→ Aim of the exercise
Scan the records beneath this line for the line holding "camera: 75 degrees right, 5 degrees up" and the line holding "(346, 282) = (435, 284): blue", then transcribe exactly those two and all lines between.

----- Extracted entries

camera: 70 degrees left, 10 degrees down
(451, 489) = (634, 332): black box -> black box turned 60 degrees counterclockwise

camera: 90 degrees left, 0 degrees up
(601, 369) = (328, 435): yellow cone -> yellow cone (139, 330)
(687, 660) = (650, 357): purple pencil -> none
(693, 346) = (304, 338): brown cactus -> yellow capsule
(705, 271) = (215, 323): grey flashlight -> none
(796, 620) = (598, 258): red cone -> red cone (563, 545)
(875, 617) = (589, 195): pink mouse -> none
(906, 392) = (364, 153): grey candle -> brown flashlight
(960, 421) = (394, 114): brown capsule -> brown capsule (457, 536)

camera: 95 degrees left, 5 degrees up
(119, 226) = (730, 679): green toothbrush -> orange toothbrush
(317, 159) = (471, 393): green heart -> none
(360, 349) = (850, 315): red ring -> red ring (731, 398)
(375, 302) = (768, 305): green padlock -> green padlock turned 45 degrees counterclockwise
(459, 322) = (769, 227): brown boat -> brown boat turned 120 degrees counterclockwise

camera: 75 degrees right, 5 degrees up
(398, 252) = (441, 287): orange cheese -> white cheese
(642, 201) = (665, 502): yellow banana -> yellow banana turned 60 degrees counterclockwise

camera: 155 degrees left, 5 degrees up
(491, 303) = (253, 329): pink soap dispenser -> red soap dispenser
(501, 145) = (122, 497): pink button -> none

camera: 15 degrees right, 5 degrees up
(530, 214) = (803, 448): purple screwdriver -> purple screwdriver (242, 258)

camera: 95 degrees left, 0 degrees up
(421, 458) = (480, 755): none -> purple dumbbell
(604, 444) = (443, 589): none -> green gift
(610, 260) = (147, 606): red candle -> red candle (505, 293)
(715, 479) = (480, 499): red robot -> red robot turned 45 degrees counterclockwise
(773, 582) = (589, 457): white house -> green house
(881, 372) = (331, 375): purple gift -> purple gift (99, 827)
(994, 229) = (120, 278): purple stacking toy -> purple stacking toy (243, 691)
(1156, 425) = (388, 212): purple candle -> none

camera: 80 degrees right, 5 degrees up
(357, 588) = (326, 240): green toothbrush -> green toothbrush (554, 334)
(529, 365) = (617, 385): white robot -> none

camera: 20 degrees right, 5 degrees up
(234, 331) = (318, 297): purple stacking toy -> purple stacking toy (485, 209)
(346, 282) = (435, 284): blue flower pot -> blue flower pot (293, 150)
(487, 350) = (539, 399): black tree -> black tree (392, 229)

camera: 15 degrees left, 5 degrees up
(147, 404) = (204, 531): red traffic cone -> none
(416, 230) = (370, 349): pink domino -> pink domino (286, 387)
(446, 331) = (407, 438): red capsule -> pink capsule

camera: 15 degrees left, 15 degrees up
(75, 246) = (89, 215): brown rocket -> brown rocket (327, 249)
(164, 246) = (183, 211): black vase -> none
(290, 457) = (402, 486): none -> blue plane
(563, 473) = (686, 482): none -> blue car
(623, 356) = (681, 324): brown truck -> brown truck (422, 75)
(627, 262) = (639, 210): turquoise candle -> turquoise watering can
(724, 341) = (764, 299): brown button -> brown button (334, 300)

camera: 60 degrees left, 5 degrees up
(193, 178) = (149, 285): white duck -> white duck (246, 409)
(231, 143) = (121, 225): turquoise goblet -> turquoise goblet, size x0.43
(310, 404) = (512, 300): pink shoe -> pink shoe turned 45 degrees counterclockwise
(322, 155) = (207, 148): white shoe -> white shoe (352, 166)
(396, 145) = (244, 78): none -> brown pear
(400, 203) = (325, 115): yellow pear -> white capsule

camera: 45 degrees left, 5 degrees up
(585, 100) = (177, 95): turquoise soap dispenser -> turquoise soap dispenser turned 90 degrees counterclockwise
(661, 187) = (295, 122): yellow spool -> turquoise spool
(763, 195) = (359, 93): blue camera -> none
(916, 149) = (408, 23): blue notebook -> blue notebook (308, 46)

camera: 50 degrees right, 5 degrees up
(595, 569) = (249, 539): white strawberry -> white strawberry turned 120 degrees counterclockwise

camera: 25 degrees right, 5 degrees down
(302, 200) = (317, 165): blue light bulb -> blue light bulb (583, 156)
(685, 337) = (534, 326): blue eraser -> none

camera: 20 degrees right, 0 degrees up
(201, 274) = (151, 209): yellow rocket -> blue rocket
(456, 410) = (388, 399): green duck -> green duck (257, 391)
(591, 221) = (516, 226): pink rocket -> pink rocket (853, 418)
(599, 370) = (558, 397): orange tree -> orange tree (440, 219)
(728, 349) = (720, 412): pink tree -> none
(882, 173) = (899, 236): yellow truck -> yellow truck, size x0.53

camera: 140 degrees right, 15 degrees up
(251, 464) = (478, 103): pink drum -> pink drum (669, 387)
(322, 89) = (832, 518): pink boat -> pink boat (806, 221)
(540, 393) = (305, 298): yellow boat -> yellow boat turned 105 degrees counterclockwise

----------

→ Result
camera: 75 degrees right, 5 degrees up
(398, 252) = (441, 287): orange cheese -> white cheese
(642, 201) = (665, 502): yellow banana -> yellow banana turned 60 degrees counterclockwise

camera: 155 degrees left, 5 degrees up
(491, 303) = (253, 329): pink soap dispenser -> red soap dispenser
(501, 145) = (122, 497): pink button -> none

camera: 15 degrees right, 5 degrees up
(530, 214) = (803, 448): purple screwdriver -> purple screwdriver (242, 258)

camera: 95 degrees left, 0 degrees up
(421, 458) = (480, 755): none -> purple dumbbell
(604, 444) = (443, 589): none -> green gift
(610, 260) = (147, 606): red candle -> red candle (505, 293)
(715, 479) = (480, 499): red robot -> red robot turned 45 degrees counterclockwise
(773, 582) = (589, 457): white house -> green house
(881, 372) = (331, 375): purple gift -> purple gift (99, 827)
(994, 229) = (120, 278): purple stacking toy -> purple stacking toy (243, 691)
(1156, 425) = (388, 212): purple candle -> none

camera: 80 degrees right, 5 degrees up
(357, 588) = (326, 240): green toothbrush -> green toothbrush (554, 334)
(529, 365) = (617, 385): white robot -> none

camera: 20 degrees right, 5 degrees up
(234, 331) = (318, 297): purple stacking toy -> purple stacking toy (485, 209)
(346, 282) = (435, 284): blue flower pot -> blue flower pot (293, 150)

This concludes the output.